■ Work task ■
Pull out of the data below the stretch of lines bounded by the one containing "C8: none -> 6.8uF (plus +15V, minus VDD)" and the one containing "L1: 2.2uH (U3/SW, VDD) -> 1mH (U3/SW, VDD)", both bounds included, unchanged.

■ Records provided ■
--

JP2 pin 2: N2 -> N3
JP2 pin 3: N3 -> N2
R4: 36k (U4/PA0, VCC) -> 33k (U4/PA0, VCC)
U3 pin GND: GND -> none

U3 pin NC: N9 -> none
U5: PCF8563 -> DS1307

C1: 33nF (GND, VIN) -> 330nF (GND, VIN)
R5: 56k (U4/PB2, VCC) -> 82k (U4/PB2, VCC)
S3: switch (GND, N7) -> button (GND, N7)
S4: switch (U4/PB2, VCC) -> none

--

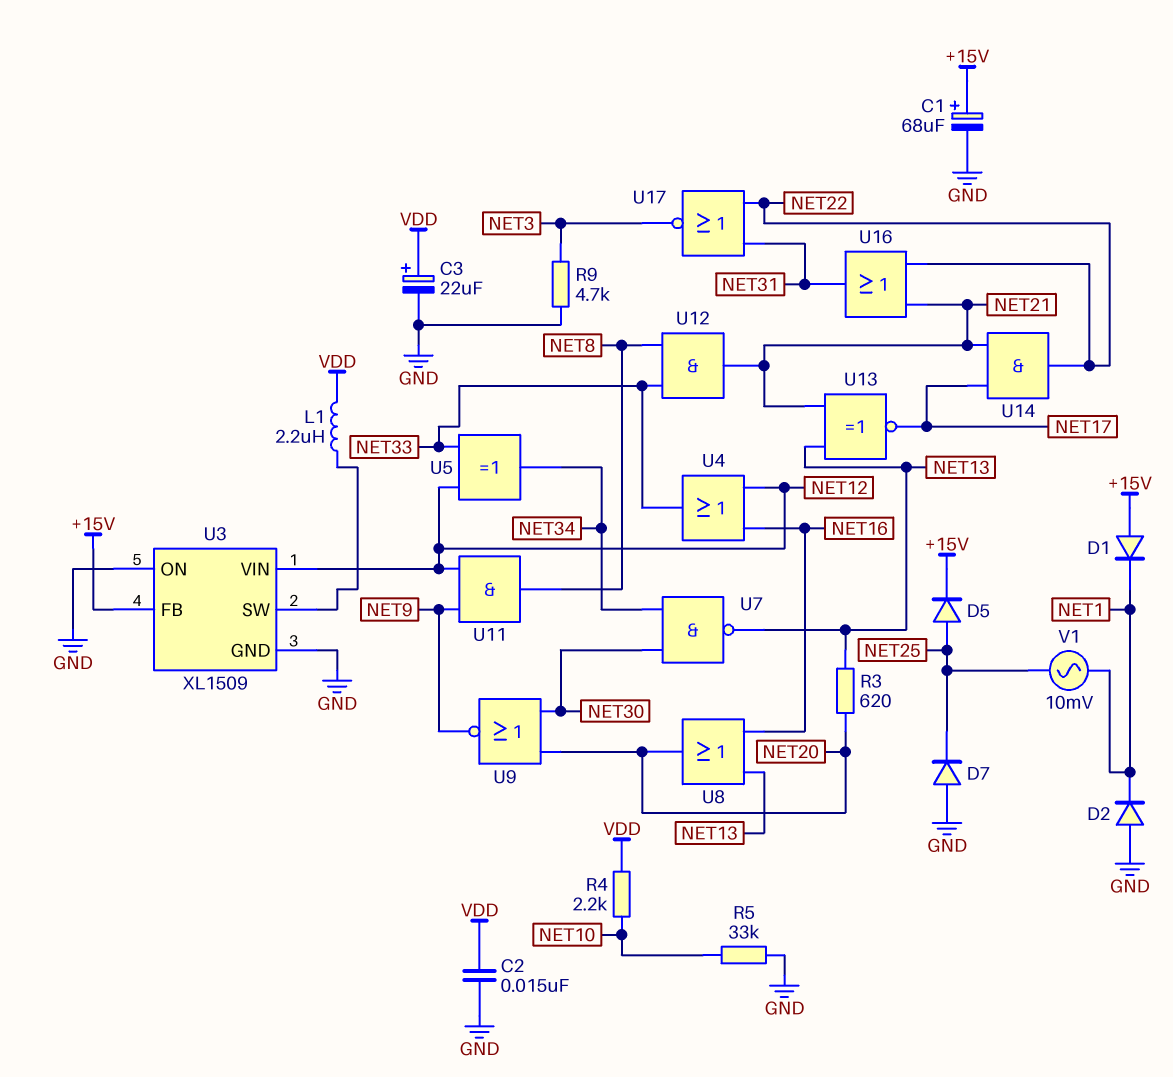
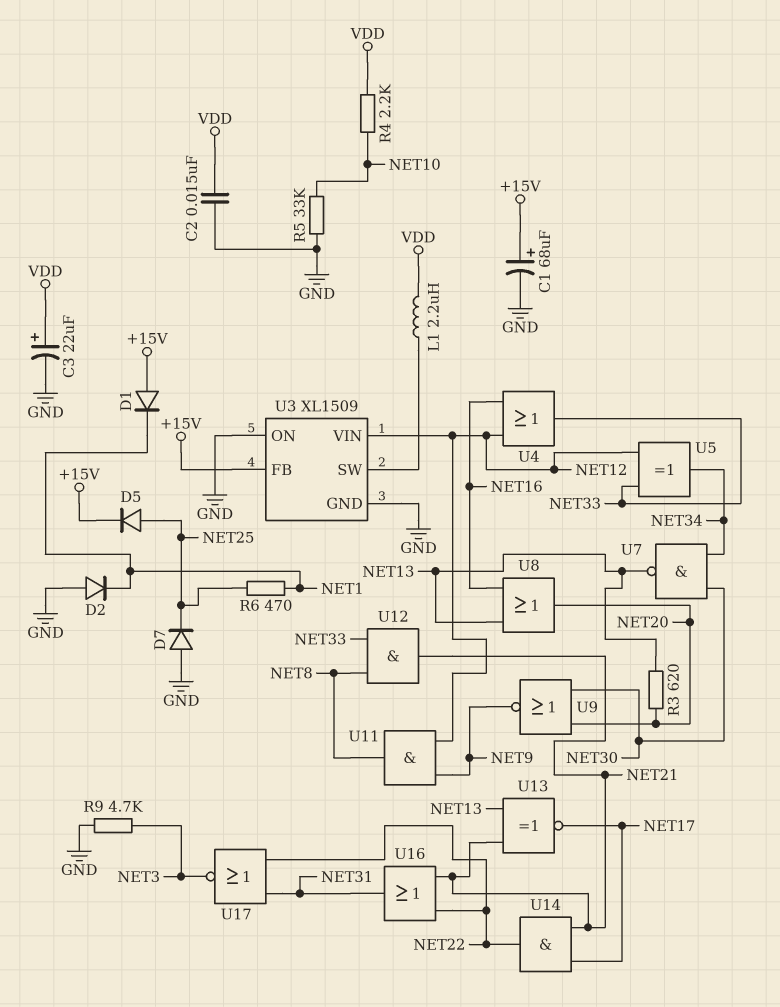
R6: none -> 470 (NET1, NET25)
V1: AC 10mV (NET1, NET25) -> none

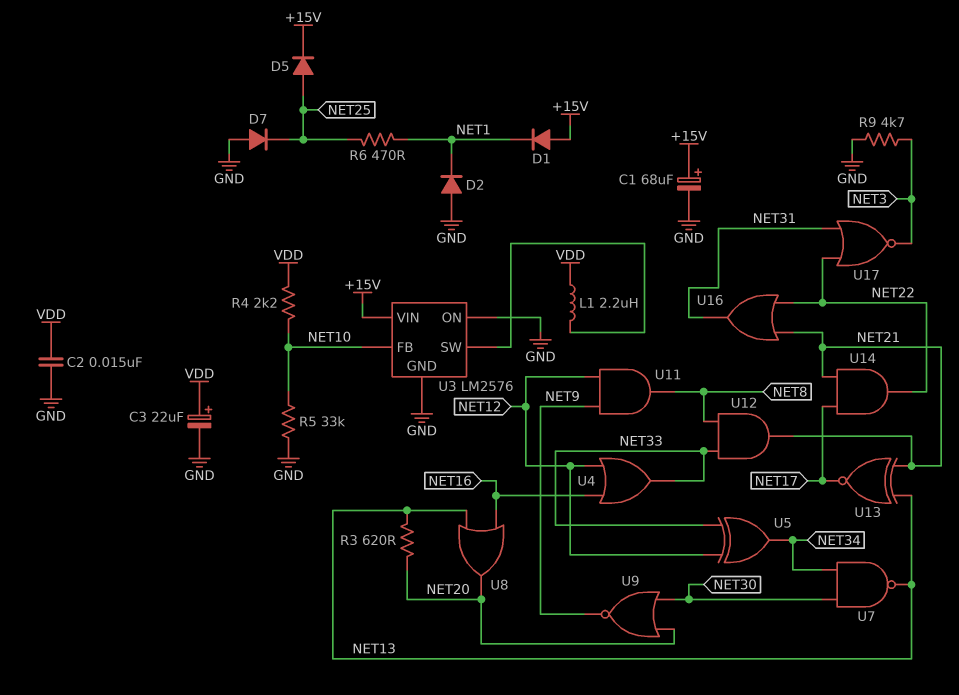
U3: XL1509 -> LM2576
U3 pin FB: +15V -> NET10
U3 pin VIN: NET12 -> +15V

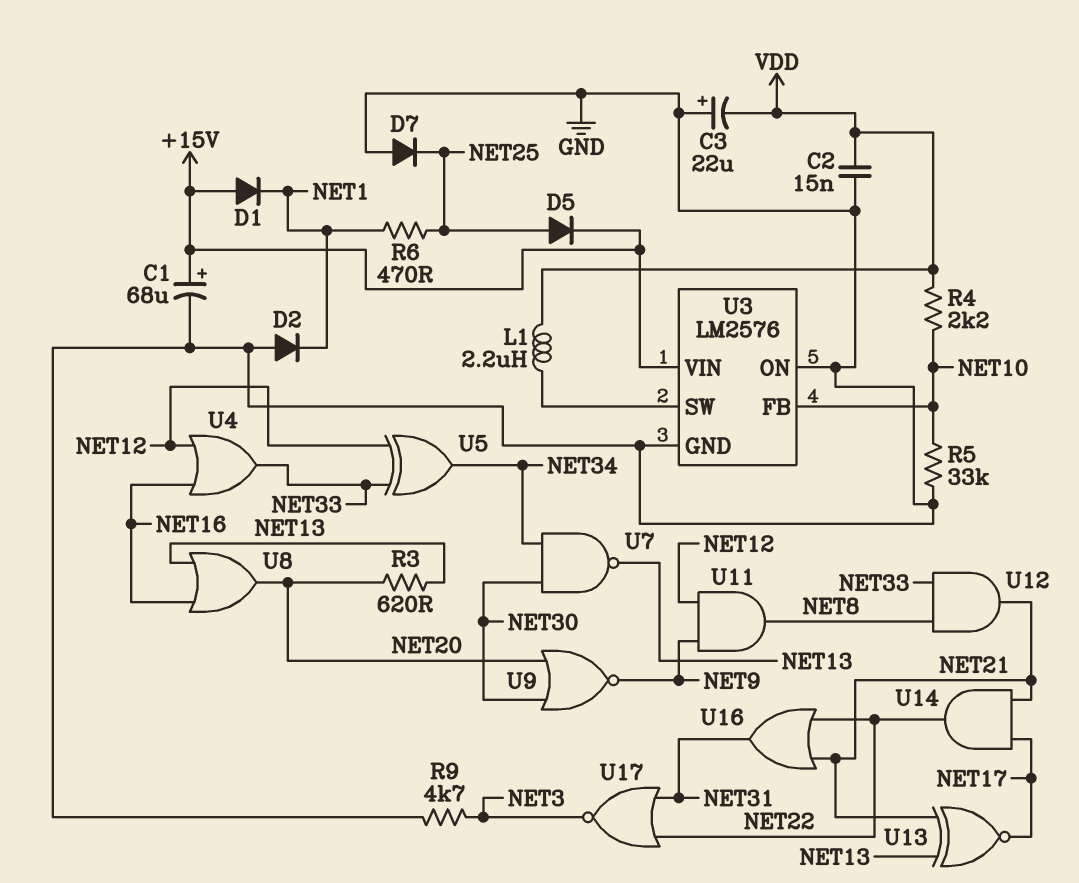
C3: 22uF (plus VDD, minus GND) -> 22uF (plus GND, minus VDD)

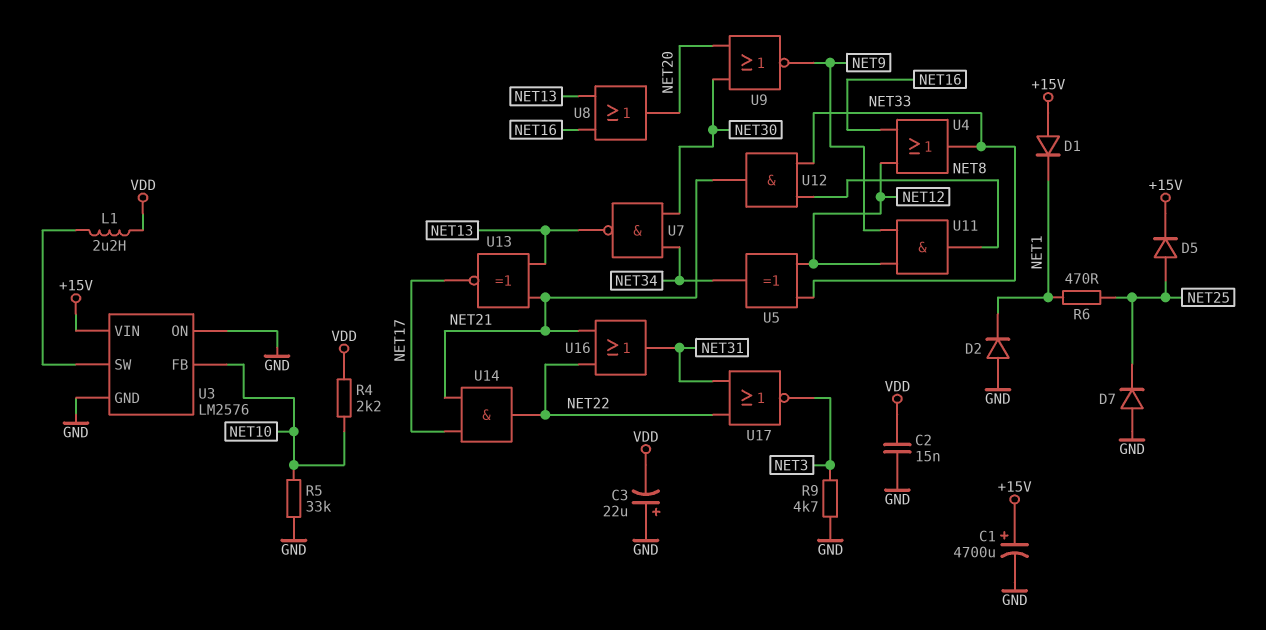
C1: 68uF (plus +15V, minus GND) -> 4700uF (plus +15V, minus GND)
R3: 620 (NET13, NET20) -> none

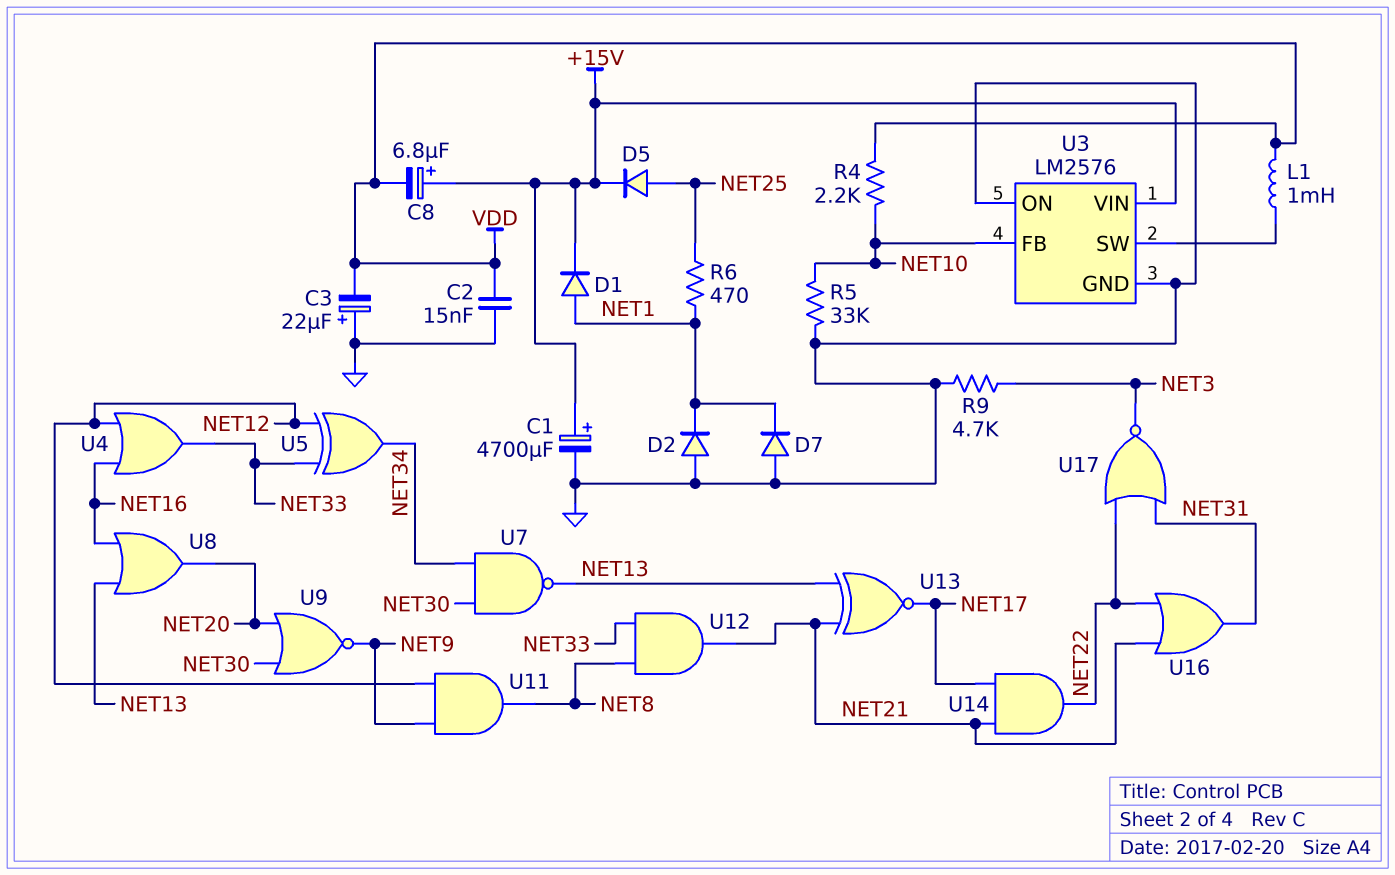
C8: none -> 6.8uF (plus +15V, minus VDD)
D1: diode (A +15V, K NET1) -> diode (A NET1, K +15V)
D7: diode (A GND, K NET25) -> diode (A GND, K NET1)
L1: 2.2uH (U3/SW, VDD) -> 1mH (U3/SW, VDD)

--

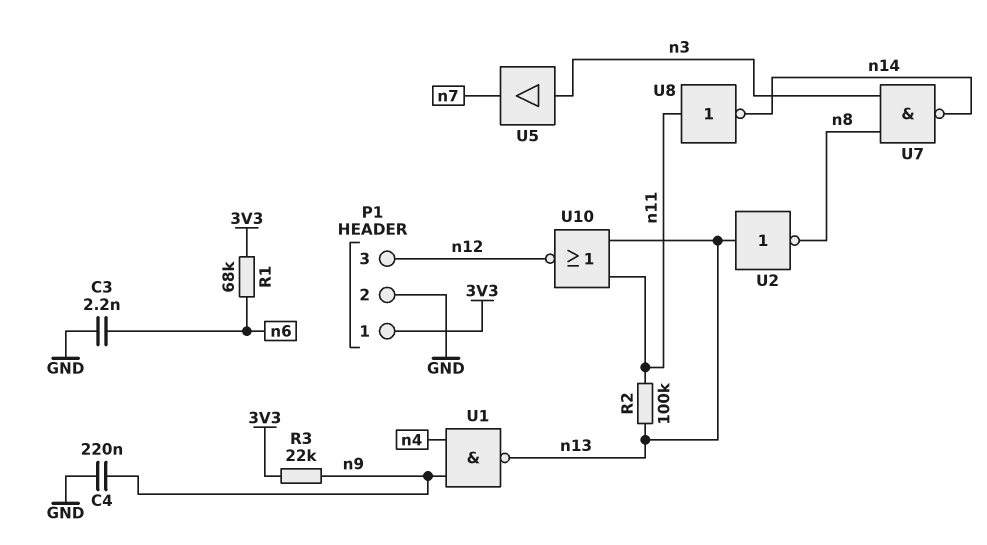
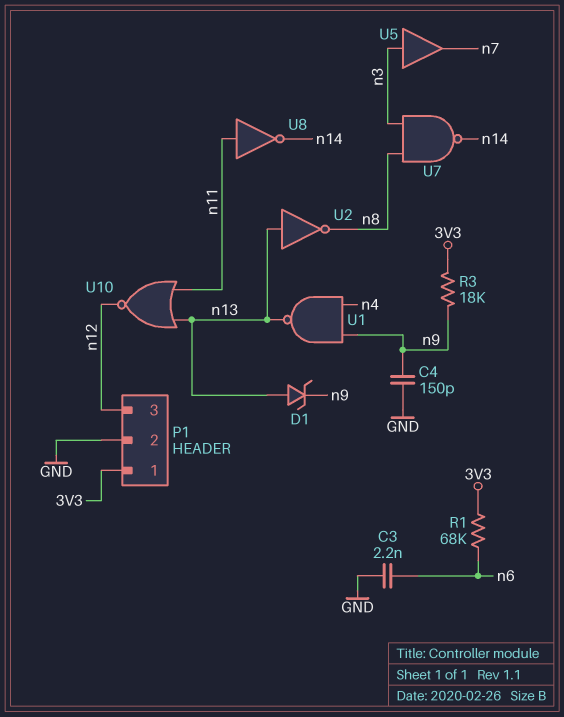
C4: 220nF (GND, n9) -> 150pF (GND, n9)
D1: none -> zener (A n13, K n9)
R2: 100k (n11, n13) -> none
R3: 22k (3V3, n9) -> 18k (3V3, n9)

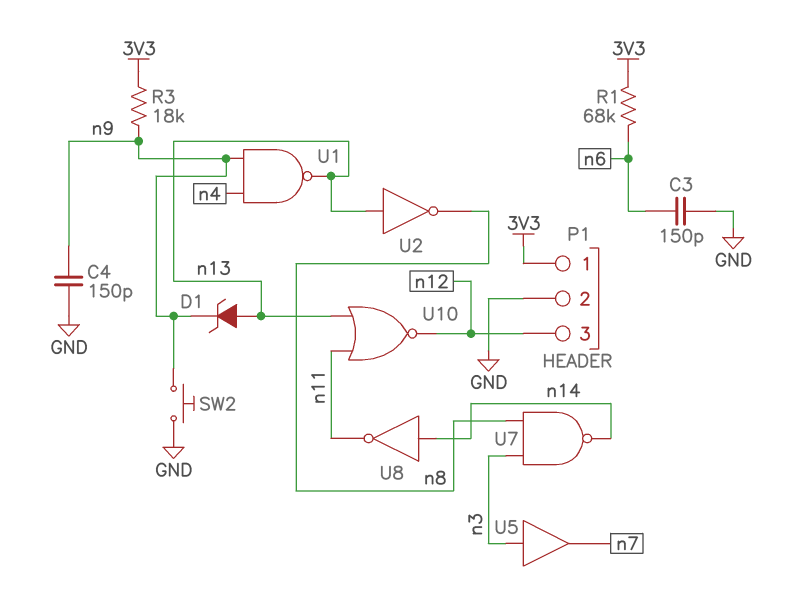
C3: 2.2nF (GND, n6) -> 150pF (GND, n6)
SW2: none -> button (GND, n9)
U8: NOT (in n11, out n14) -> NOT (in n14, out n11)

--

■ Task solution ■
C8: none -> 6.8uF (plus +15V, minus VDD)
D1: diode (A +15V, K NET1) -> diode (A NET1, K +15V)
D7: diode (A GND, K NET25) -> diode (A GND, K NET1)
L1: 2.2uH (U3/SW, VDD) -> 1mH (U3/SW, VDD)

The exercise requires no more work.